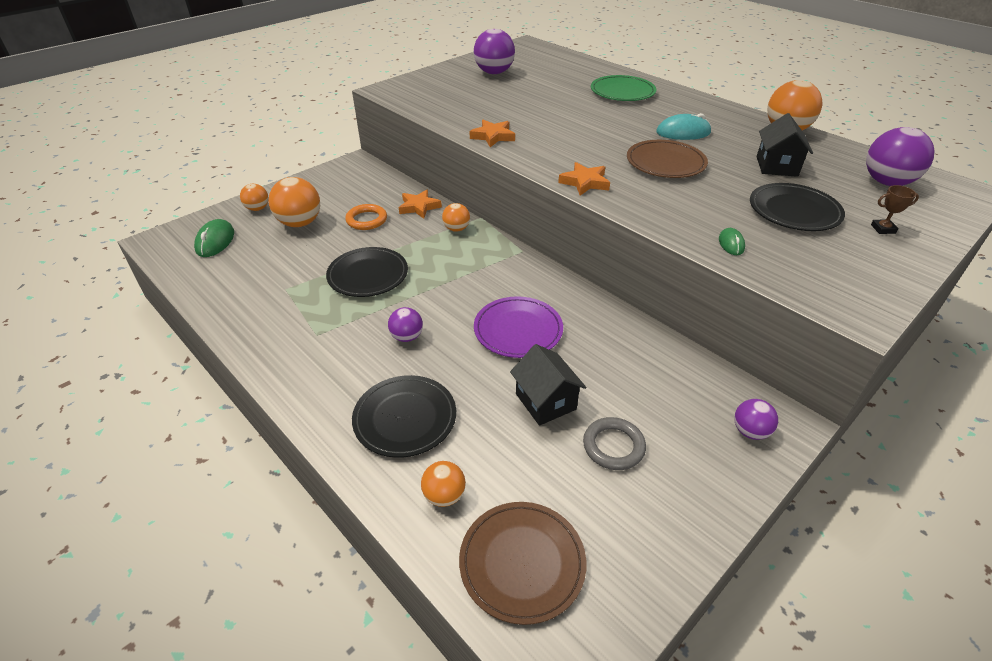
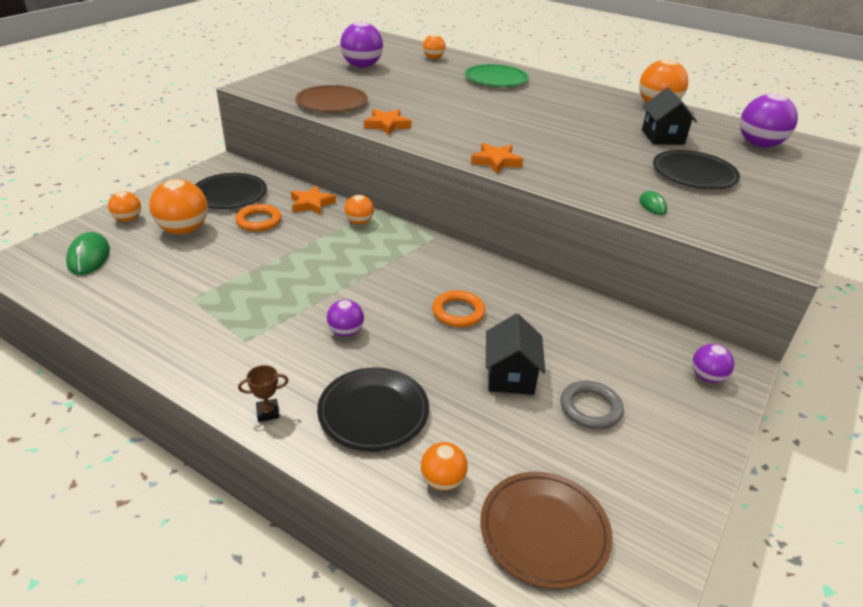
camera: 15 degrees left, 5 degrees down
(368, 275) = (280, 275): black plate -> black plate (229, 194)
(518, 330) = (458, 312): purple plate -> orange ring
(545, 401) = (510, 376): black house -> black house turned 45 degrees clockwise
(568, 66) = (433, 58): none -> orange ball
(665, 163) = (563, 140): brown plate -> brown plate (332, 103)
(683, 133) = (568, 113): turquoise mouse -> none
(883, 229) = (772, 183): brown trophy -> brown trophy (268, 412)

▸ **DIRECTIONS**: If a line of the data contains "degrees", copy it out.

▸ **RESPONSE**:
camera: 15 degrees left, 5 degrees down
(545, 401) = (510, 376): black house -> black house turned 45 degrees clockwise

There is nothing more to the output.